Records from a dataset:
---+---
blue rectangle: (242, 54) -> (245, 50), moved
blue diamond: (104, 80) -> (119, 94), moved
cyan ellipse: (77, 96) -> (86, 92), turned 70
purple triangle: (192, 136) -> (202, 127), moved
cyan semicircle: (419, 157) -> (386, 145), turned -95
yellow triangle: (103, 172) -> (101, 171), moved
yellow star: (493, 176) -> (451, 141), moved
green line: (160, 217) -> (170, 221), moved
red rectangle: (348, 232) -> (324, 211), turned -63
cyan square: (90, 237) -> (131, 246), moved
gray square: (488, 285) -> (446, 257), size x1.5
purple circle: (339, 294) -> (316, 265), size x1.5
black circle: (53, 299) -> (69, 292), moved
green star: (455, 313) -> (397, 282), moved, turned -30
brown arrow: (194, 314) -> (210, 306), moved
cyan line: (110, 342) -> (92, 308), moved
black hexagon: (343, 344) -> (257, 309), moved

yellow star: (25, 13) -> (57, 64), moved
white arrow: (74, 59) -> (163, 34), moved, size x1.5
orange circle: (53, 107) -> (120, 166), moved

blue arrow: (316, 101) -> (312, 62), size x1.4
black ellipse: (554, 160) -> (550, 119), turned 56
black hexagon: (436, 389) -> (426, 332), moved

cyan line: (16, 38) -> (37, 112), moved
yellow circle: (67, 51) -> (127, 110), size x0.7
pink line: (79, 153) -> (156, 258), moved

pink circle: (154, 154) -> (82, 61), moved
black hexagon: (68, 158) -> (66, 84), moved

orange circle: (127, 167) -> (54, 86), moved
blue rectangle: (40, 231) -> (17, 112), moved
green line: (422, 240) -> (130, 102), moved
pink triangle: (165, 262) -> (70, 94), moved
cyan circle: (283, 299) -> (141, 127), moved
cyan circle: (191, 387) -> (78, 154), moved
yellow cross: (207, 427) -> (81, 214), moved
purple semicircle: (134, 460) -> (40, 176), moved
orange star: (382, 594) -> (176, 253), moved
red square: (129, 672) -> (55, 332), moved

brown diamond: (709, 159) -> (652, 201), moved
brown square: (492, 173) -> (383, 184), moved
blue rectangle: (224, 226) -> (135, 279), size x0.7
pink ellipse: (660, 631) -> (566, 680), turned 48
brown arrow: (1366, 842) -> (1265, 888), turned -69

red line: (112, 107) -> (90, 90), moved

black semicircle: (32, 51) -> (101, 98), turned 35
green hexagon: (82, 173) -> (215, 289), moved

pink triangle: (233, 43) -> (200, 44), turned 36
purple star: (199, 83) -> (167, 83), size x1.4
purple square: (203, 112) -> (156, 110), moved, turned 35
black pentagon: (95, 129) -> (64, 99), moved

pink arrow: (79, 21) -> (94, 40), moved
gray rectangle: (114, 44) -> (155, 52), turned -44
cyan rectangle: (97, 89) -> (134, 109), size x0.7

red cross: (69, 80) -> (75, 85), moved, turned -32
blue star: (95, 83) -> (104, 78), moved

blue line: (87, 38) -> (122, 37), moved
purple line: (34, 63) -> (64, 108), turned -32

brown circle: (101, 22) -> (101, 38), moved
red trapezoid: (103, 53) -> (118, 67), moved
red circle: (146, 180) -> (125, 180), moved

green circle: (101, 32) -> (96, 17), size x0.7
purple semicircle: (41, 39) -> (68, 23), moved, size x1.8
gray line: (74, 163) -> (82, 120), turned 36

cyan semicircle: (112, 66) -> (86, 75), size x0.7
---+---
> [What you have to do] Transcribe, in full, each record that appears above.

> [Solution to this exercise]
blue rectangle: (242, 54) -> (245, 50), moved
blue diamond: (104, 80) -> (119, 94), moved
cyan ellipse: (77, 96) -> (86, 92), turned 70
purple triangle: (192, 136) -> (202, 127), moved
cyan semicircle: (419, 157) -> (386, 145), turned -95
yellow triangle: (103, 172) -> (101, 171), moved
yellow star: (493, 176) -> (451, 141), moved
green line: (160, 217) -> (170, 221), moved
red rectangle: (348, 232) -> (324, 211), turned -63
cyan square: (90, 237) -> (131, 246), moved
gray square: (488, 285) -> (446, 257), size x1.5
purple circle: (339, 294) -> (316, 265), size x1.5
black circle: (53, 299) -> (69, 292), moved
green star: (455, 313) -> (397, 282), moved, turned -30
brown arrow: (194, 314) -> (210, 306), moved
cyan line: (110, 342) -> (92, 308), moved
black hexagon: (343, 344) -> (257, 309), moved

yellow star: (25, 13) -> (57, 64), moved
white arrow: (74, 59) -> (163, 34), moved, size x1.5
orange circle: (53, 107) -> (120, 166), moved

blue arrow: (316, 101) -> (312, 62), size x1.4
black ellipse: (554, 160) -> (550, 119), turned 56
black hexagon: (436, 389) -> (426, 332), moved

cyan line: (16, 38) -> (37, 112), moved
yellow circle: (67, 51) -> (127, 110), size x0.7
pink line: (79, 153) -> (156, 258), moved

pink circle: (154, 154) -> (82, 61), moved
black hexagon: (68, 158) -> (66, 84), moved

orange circle: (127, 167) -> (54, 86), moved
blue rectangle: (40, 231) -> (17, 112), moved
green line: (422, 240) -> (130, 102), moved
pink triangle: (165, 262) -> (70, 94), moved
cyan circle: (283, 299) -> (141, 127), moved
cyan circle: (191, 387) -> (78, 154), moved
yellow cross: (207, 427) -> (81, 214), moved
purple semicircle: (134, 460) -> (40, 176), moved
orange star: (382, 594) -> (176, 253), moved
red square: (129, 672) -> (55, 332), moved

brown diamond: (709, 159) -> (652, 201), moved
brown square: (492, 173) -> (383, 184), moved
blue rectangle: (224, 226) -> (135, 279), size x0.7
pink ellipse: (660, 631) -> (566, 680), turned 48
brown arrow: (1366, 842) -> (1265, 888), turned -69

red line: (112, 107) -> (90, 90), moved

black semicircle: (32, 51) -> (101, 98), turned 35
green hexagon: (82, 173) -> (215, 289), moved

pink triangle: (233, 43) -> (200, 44), turned 36
purple star: (199, 83) -> (167, 83), size x1.4
purple square: (203, 112) -> (156, 110), moved, turned 35
black pentagon: (95, 129) -> (64, 99), moved

pink arrow: (79, 21) -> (94, 40), moved
gray rectangle: (114, 44) -> (155, 52), turned -44
cyan rectangle: (97, 89) -> (134, 109), size x0.7

red cross: (69, 80) -> (75, 85), moved, turned -32
blue star: (95, 83) -> (104, 78), moved

blue line: (87, 38) -> (122, 37), moved
purple line: (34, 63) -> (64, 108), turned -32

brown circle: (101, 22) -> (101, 38), moved
red trapezoid: (103, 53) -> (118, 67), moved
red circle: (146, 180) -> (125, 180), moved

green circle: (101, 32) -> (96, 17), size x0.7
purple semicircle: (41, 39) -> (68, 23), moved, size x1.8
gray line: (74, 163) -> (82, 120), turned 36

cyan semicircle: (112, 66) -> (86, 75), size x0.7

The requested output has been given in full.